Only the number is wanted: how many lines in the material below contain "tape".

··········

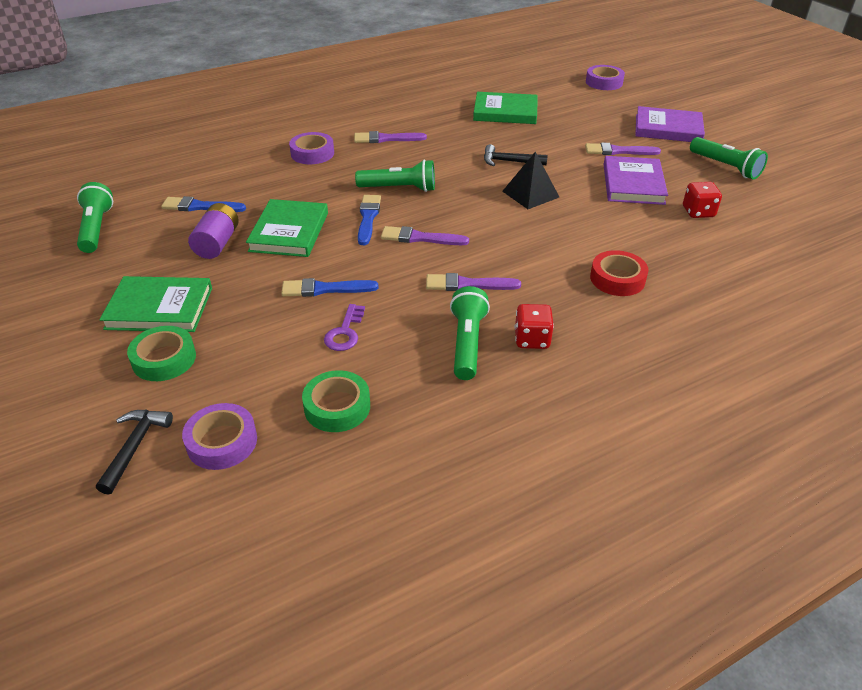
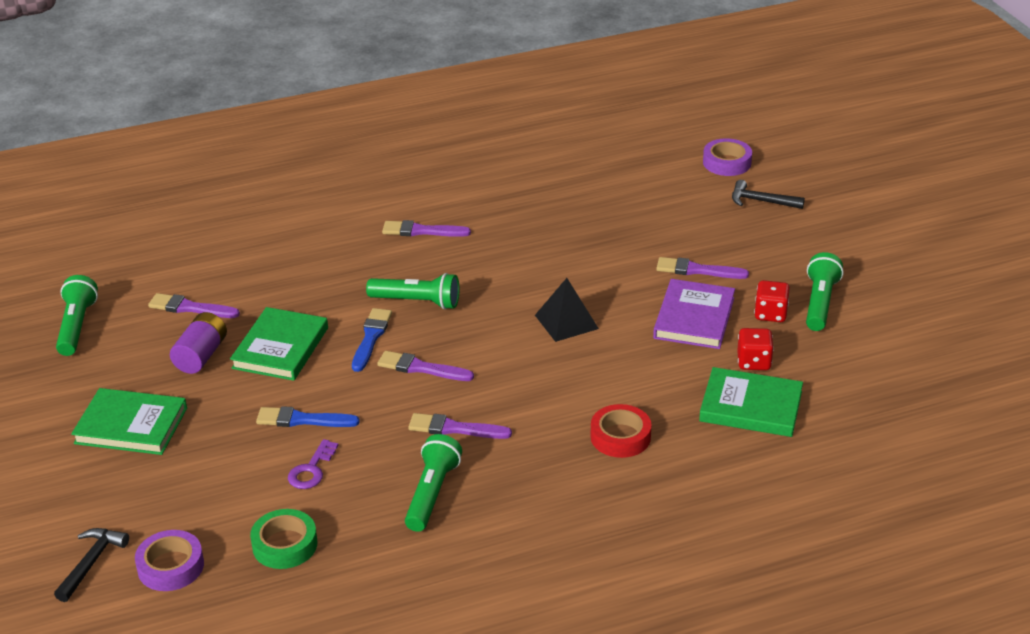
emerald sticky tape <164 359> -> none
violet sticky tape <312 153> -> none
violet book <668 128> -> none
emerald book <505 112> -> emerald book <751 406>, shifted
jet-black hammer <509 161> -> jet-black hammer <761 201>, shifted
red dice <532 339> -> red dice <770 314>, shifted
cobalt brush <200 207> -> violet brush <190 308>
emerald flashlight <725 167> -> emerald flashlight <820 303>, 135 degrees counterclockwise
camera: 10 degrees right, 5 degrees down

··········

- [Solution for this problem]
2